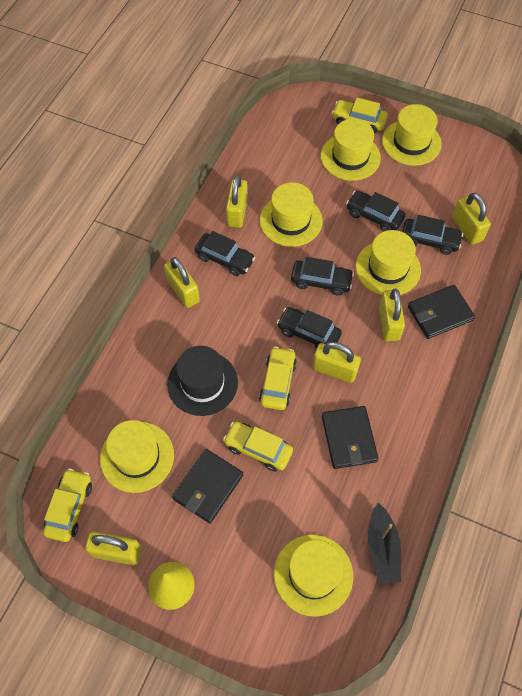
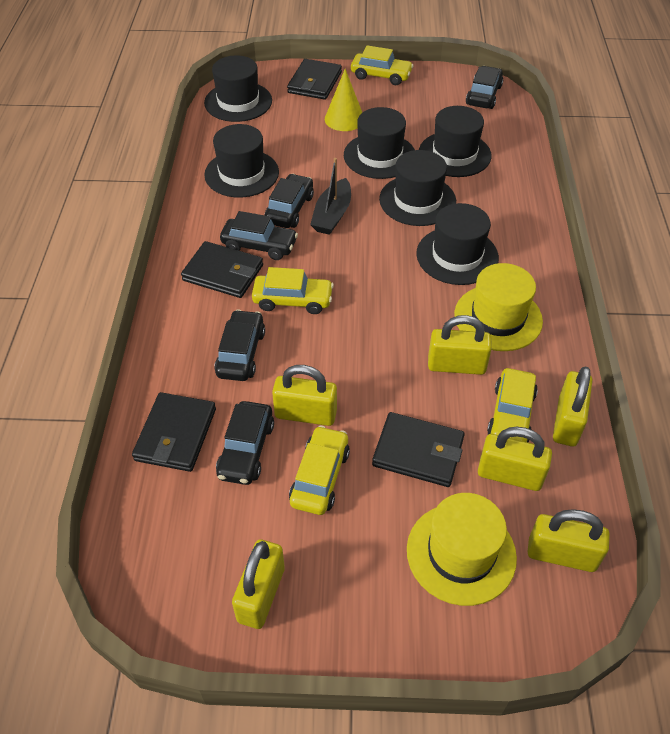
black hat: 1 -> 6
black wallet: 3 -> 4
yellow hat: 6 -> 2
--
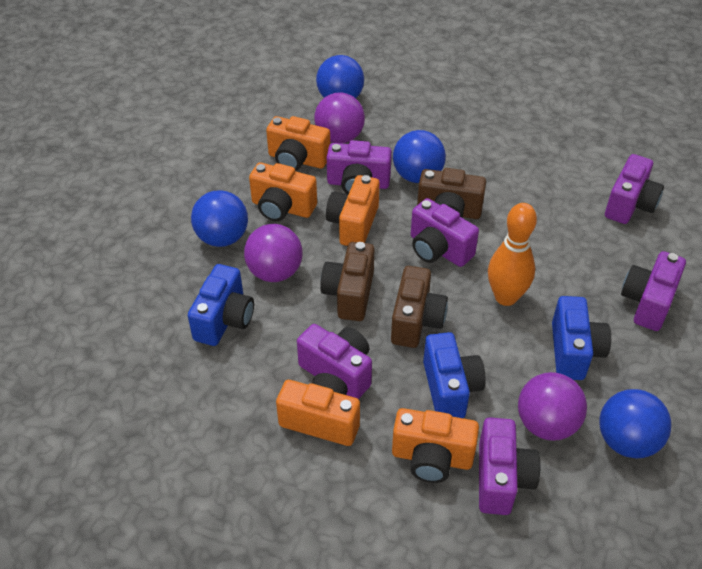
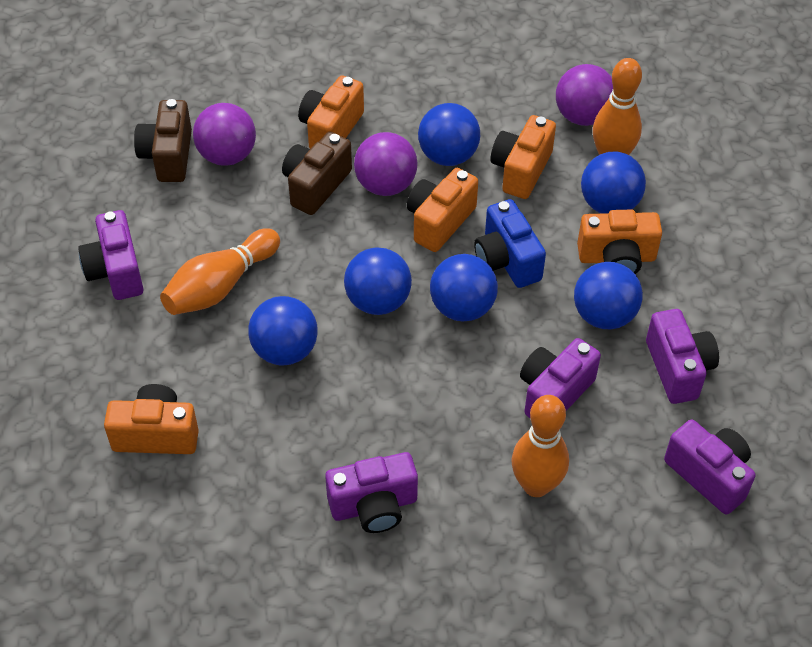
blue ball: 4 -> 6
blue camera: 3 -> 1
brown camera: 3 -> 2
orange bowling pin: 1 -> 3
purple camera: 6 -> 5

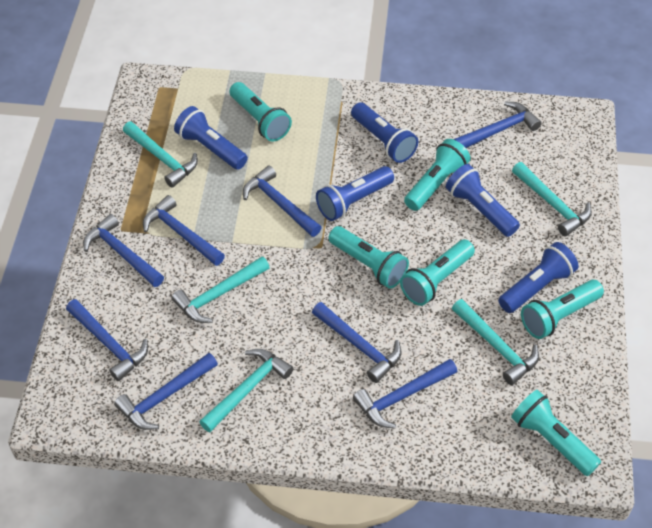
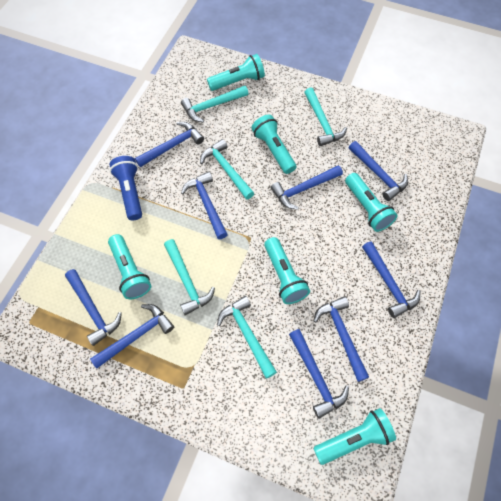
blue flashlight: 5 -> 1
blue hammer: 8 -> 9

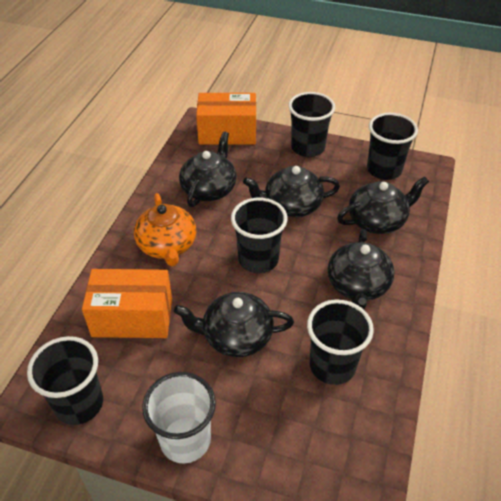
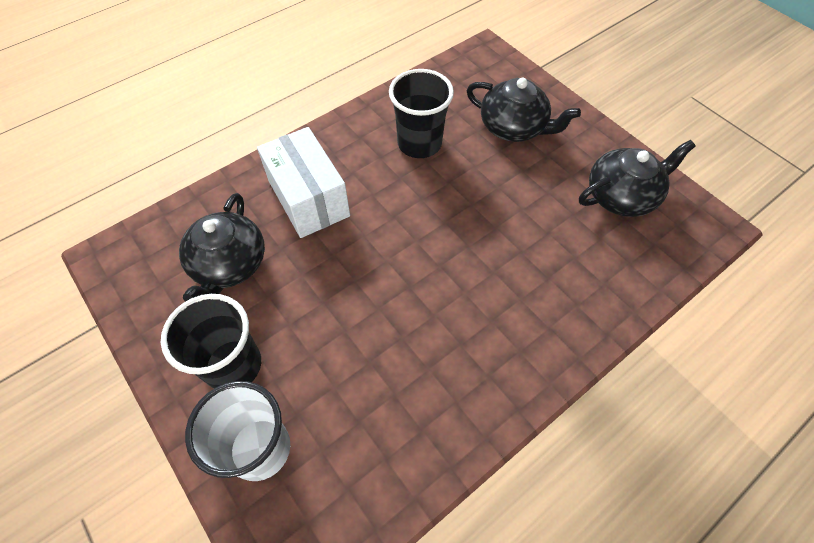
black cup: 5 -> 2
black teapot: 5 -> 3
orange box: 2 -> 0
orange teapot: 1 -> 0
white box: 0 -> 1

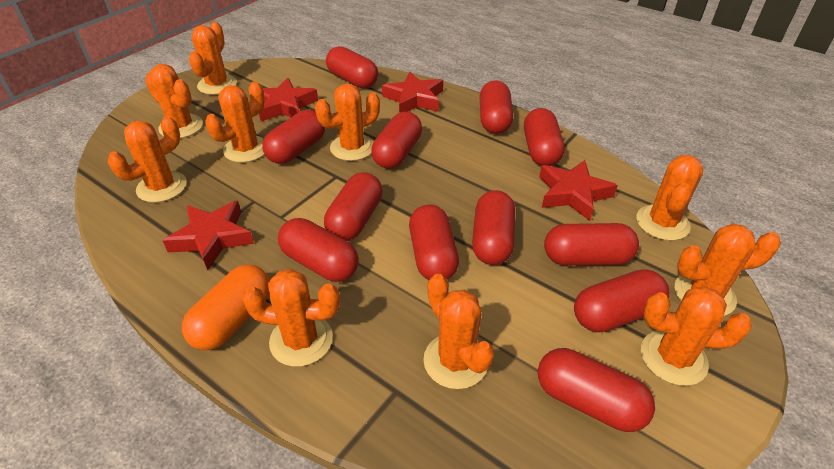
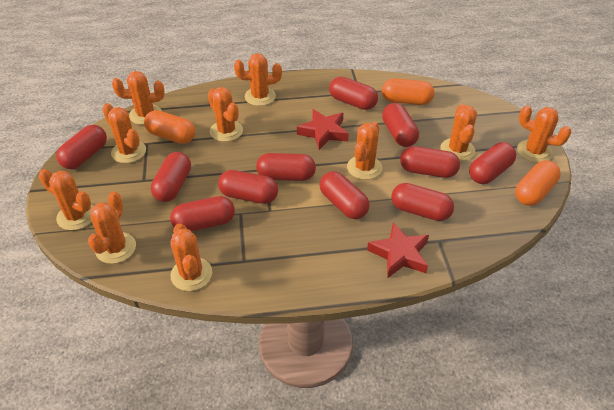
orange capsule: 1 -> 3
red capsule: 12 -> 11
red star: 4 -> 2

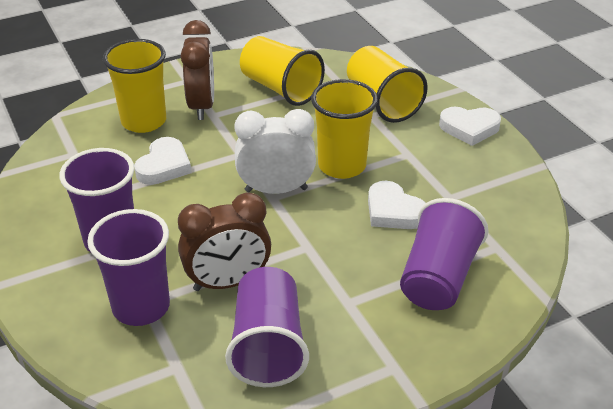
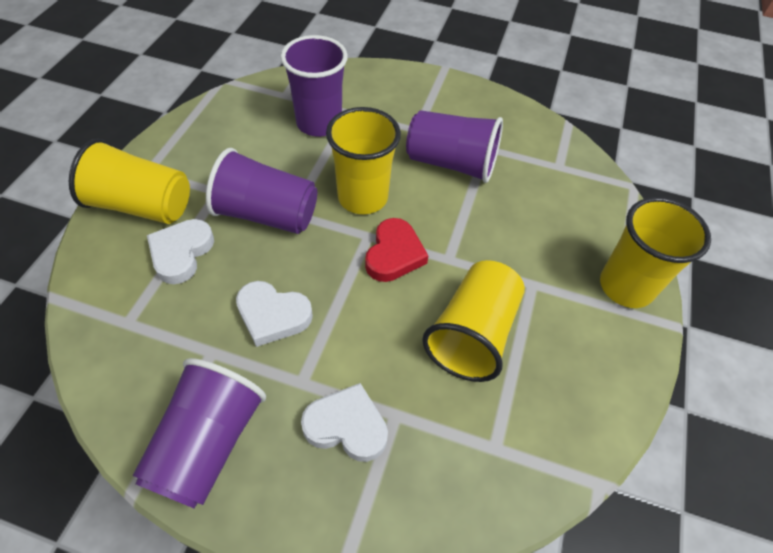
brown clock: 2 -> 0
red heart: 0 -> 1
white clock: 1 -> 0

TASK PROMPT: Go through the data and return each line where the word "orange" appears.

RESPONSE TO THIS TASK:
orange bowling pin: 1 -> 3
orange box: 2 -> 0
orange teapot: 1 -> 0
orange capsule: 1 -> 3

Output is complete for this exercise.